======== EXERCISE INPUT ========

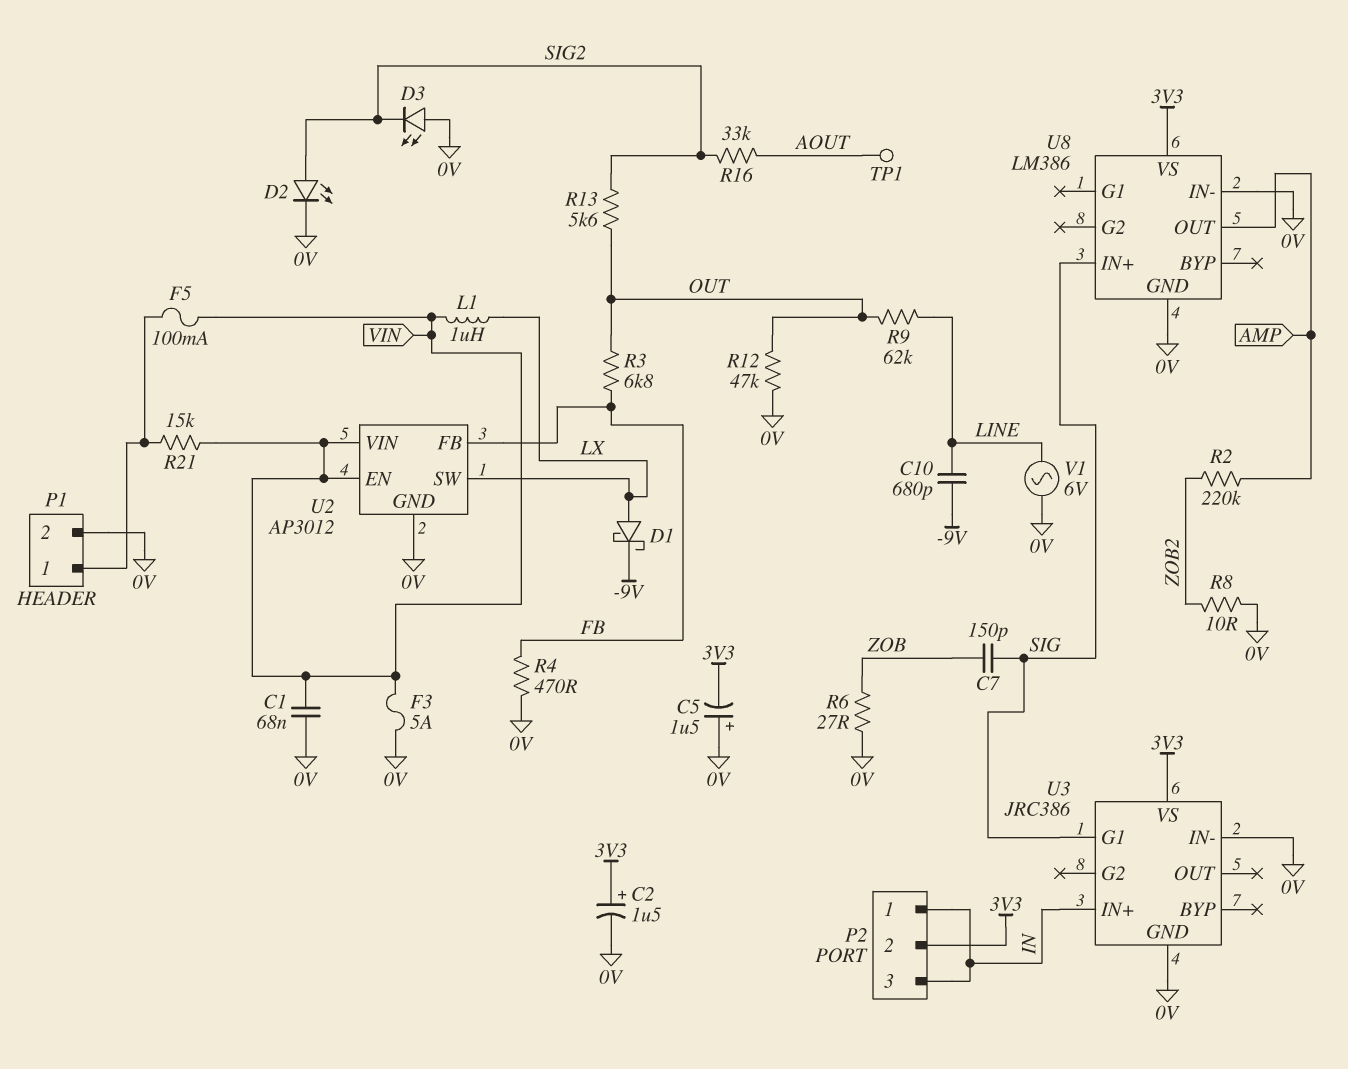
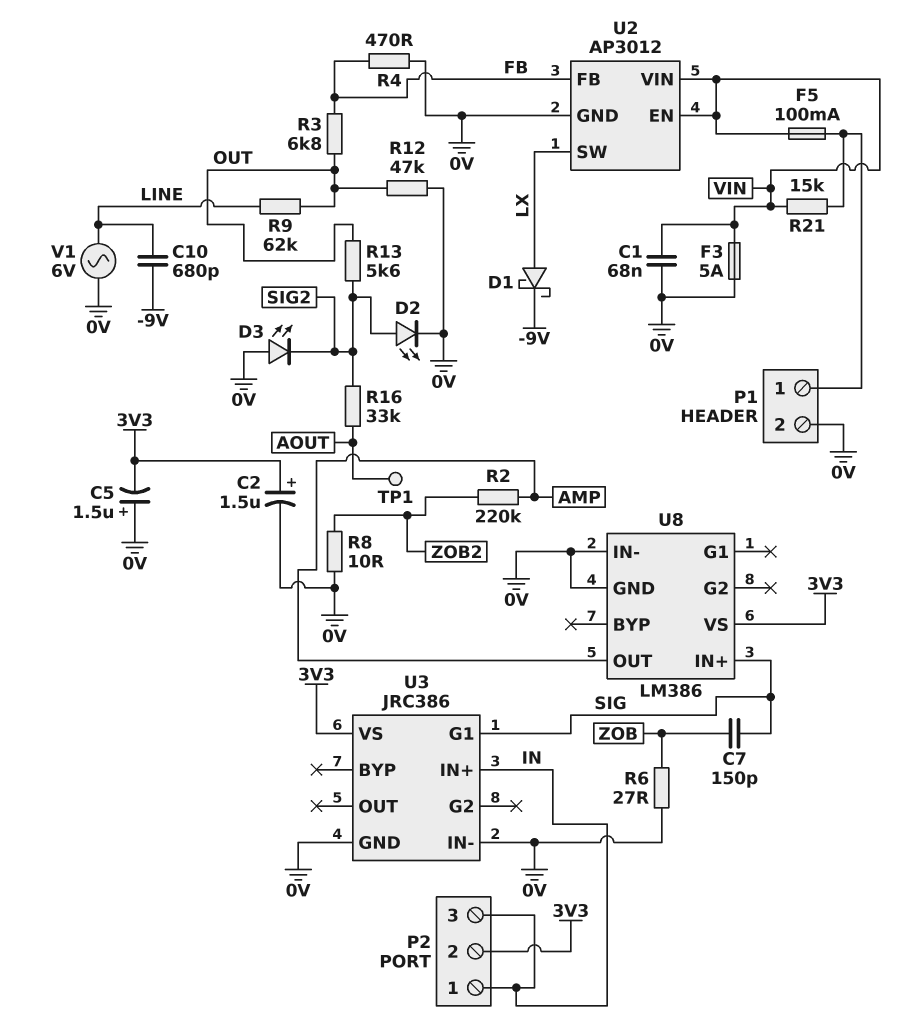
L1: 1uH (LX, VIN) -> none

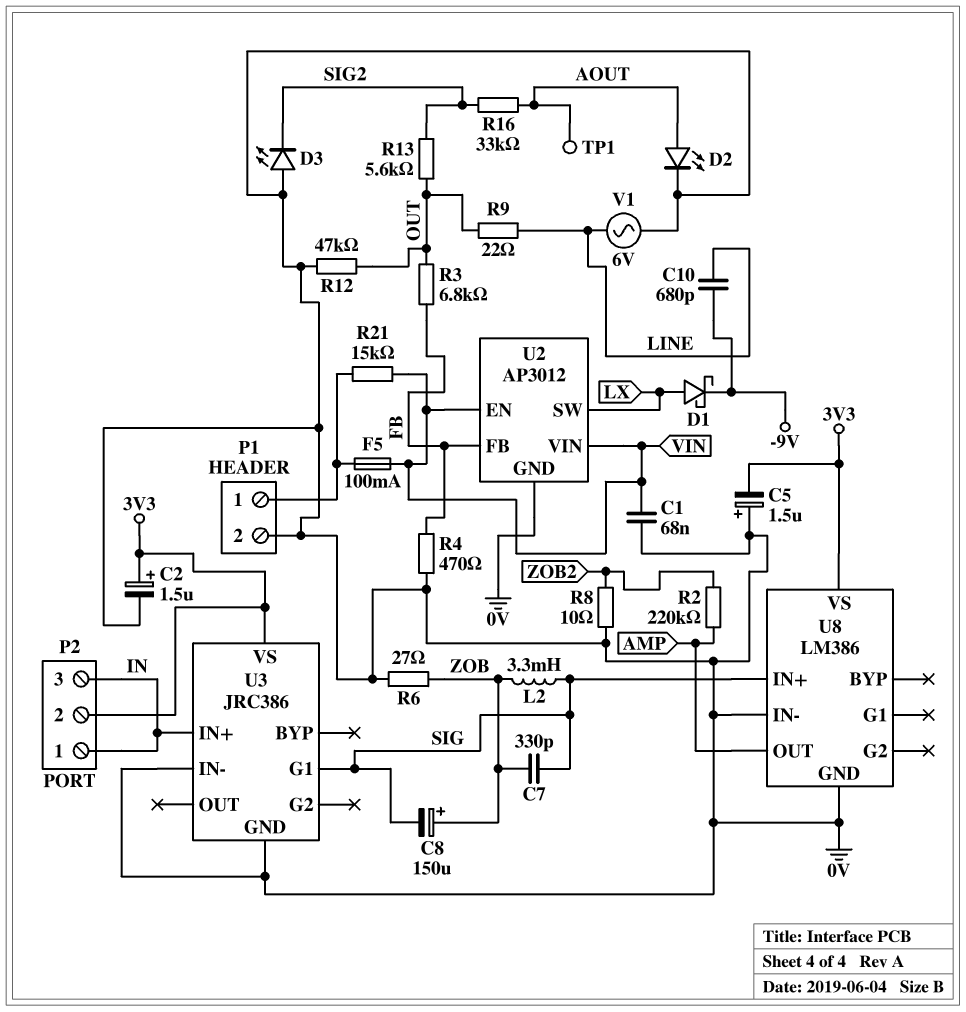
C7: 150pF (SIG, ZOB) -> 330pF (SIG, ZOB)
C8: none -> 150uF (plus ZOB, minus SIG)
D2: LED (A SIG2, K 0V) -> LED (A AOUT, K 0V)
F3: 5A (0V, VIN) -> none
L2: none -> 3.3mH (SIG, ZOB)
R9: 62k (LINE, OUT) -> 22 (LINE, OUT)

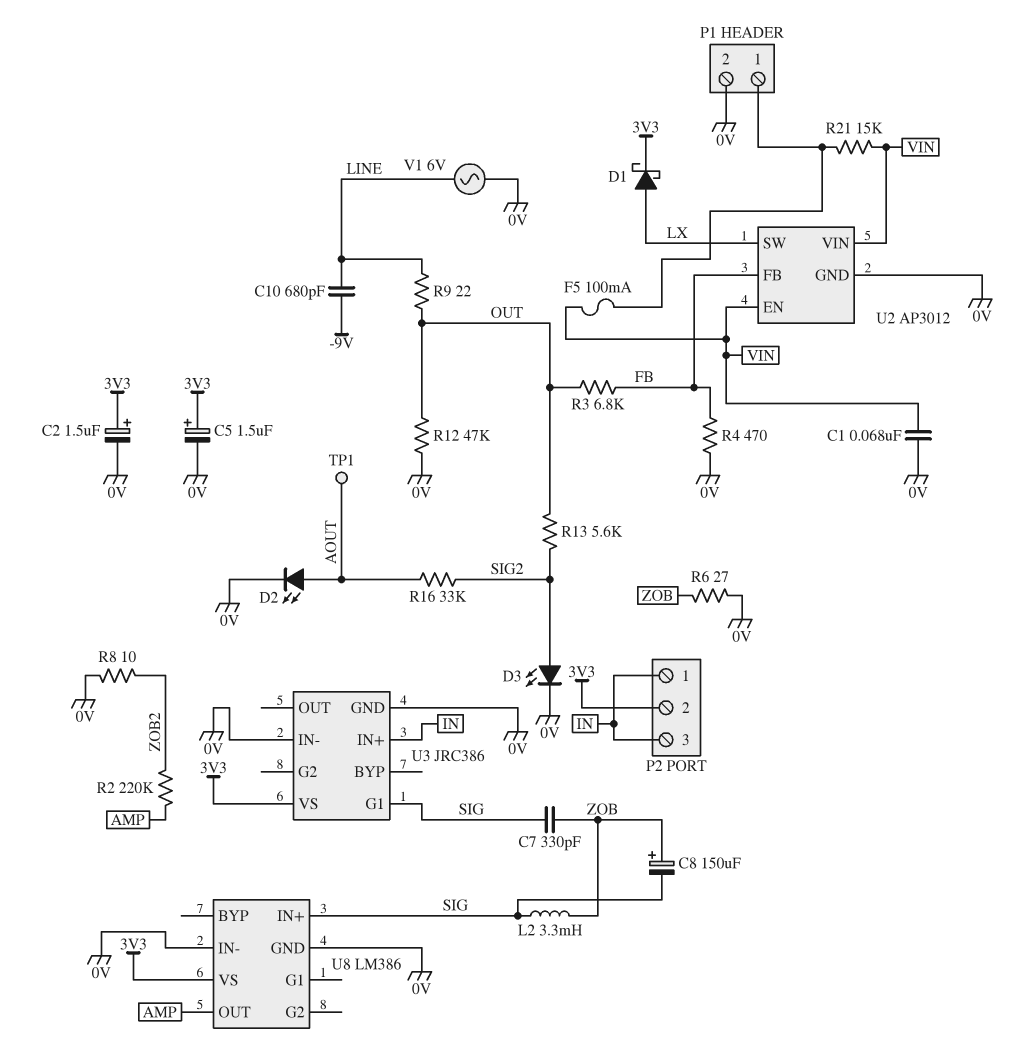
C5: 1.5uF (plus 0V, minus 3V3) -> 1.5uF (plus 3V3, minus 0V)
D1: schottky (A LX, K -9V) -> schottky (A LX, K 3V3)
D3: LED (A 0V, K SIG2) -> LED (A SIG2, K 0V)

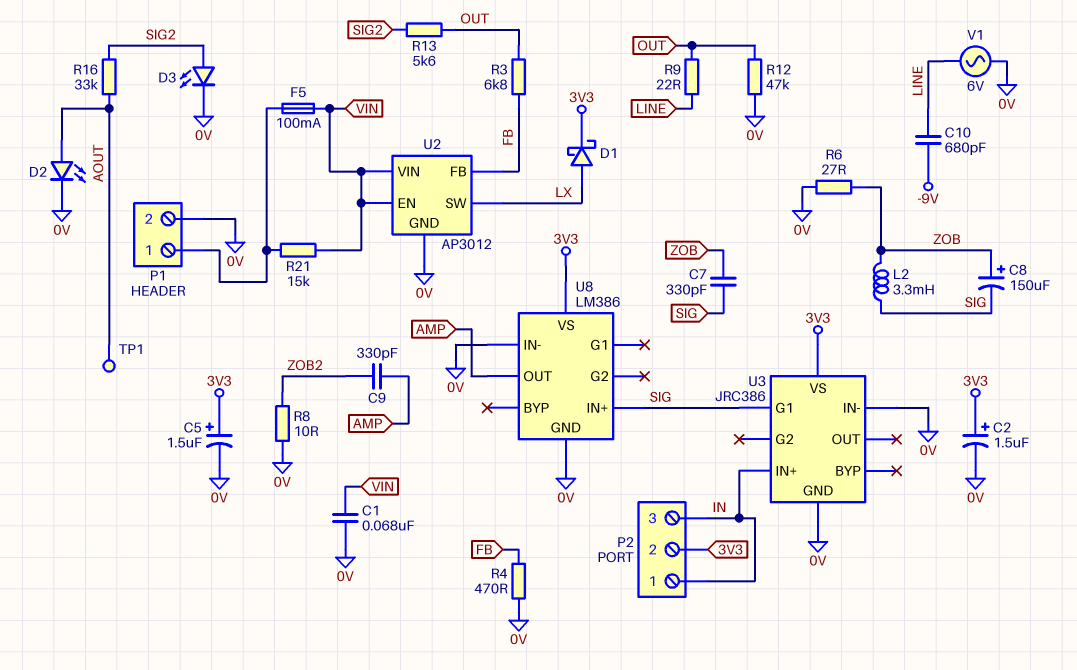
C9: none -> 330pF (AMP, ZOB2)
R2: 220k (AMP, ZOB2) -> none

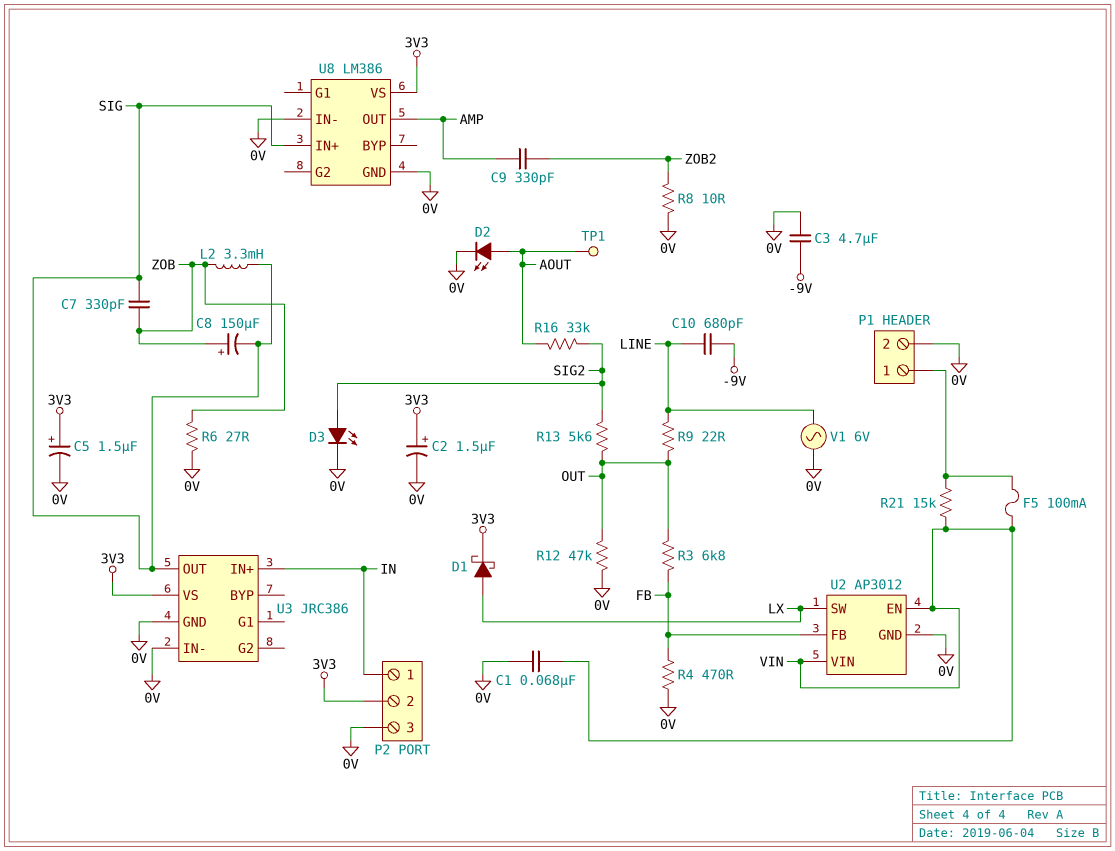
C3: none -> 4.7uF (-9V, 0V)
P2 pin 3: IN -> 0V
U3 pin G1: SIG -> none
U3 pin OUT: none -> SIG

========

--- WHAT IS BEING ASKED ---
In the records above, everything from the line with "R9: 62k (LINE, OUT) -> 22 (LINE, OUT)" down to the line with "P2 pin 3: IN -> 0V" must be duplicated exactly, both lines kept. Leave no pictures in.

--- TASK RESPONSE ---
R9: 62k (LINE, OUT) -> 22 (LINE, OUT)

C5: 1.5uF (plus 0V, minus 3V3) -> 1.5uF (plus 3V3, minus 0V)
D1: schottky (A LX, K -9V) -> schottky (A LX, K 3V3)
D3: LED (A 0V, K SIG2) -> LED (A SIG2, K 0V)

C9: none -> 330pF (AMP, ZOB2)
R2: 220k (AMP, ZOB2) -> none

C3: none -> 4.7uF (-9V, 0V)
P2 pin 3: IN -> 0V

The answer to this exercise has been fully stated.